◆ **THE PROBLEM**:
Transcribe all the entries word for word, omitting any pictures they contain.
··· MATERIAL TO PROCESS
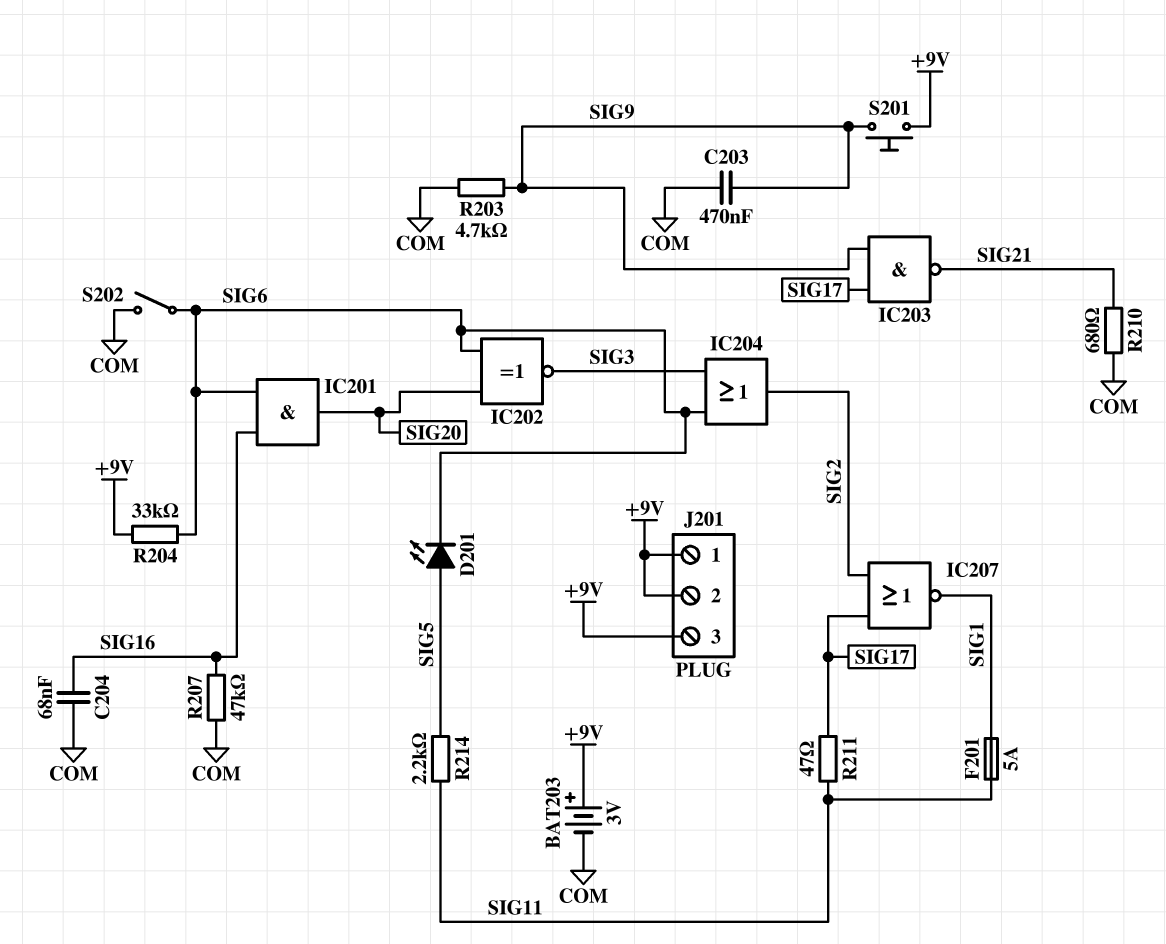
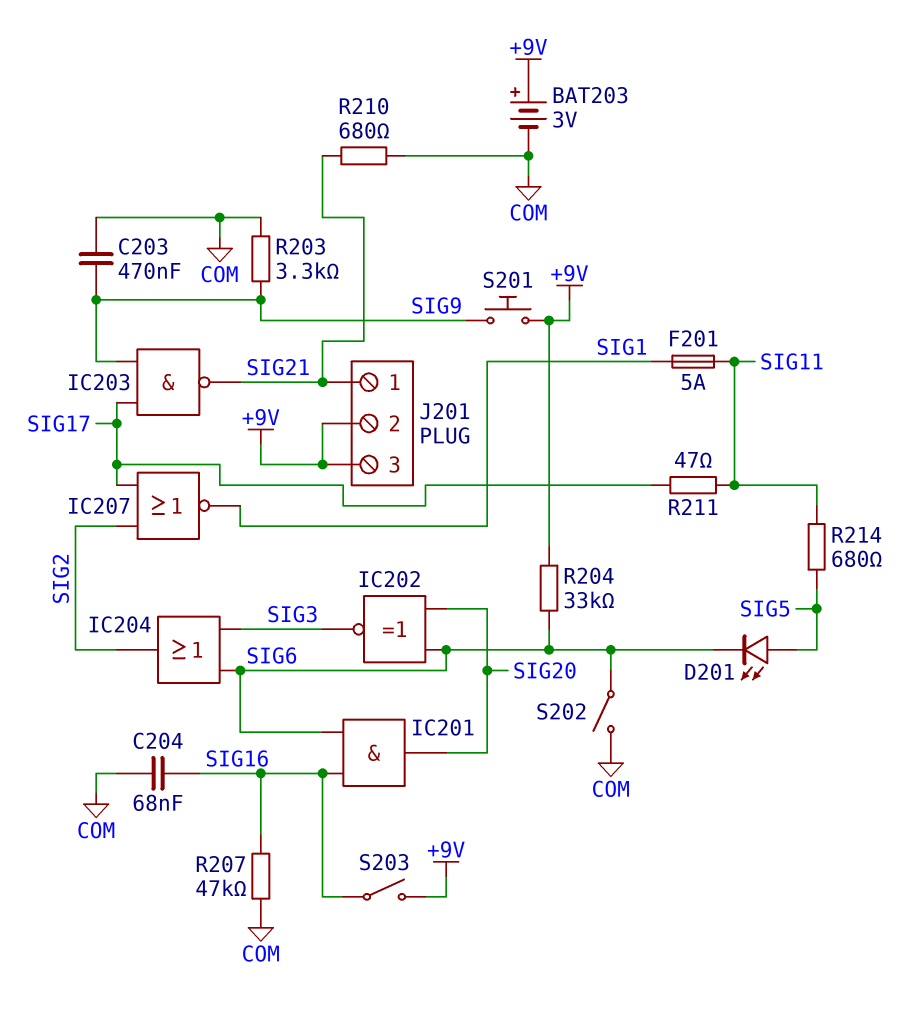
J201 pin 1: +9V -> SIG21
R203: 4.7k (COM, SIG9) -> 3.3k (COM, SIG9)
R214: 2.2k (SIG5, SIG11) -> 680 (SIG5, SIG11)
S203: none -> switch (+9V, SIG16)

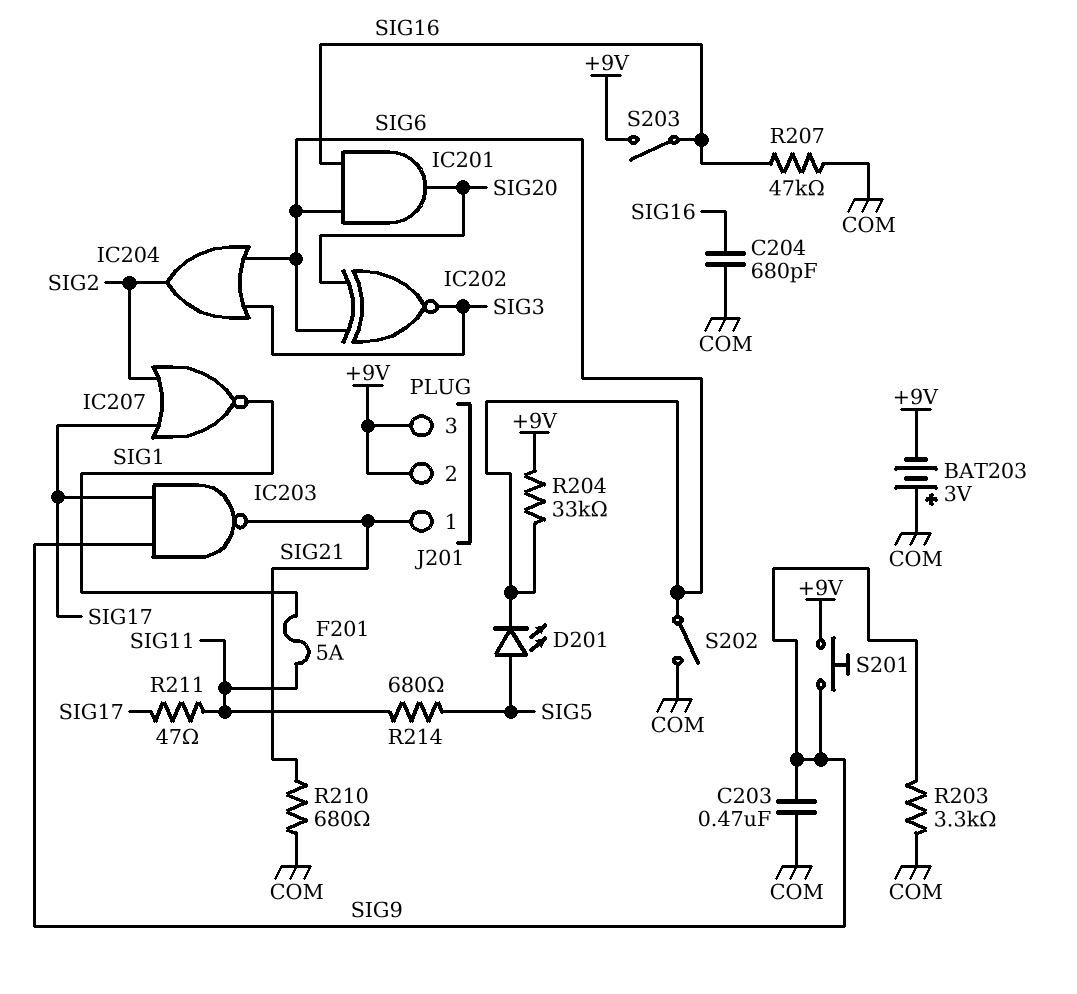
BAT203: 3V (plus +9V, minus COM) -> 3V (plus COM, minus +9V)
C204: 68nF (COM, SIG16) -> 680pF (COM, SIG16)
······
◆ **EXPECTED ANSWER**:
J201 pin 1: +9V -> SIG21
R203: 4.7k (COM, SIG9) -> 3.3k (COM, SIG9)
R214: 2.2k (SIG5, SIG11) -> 680 (SIG5, SIG11)
S203: none -> switch (+9V, SIG16)

BAT203: 3V (plus +9V, minus COM) -> 3V (plus COM, minus +9V)
C204: 68nF (COM, SIG16) -> 680pF (COM, SIG16)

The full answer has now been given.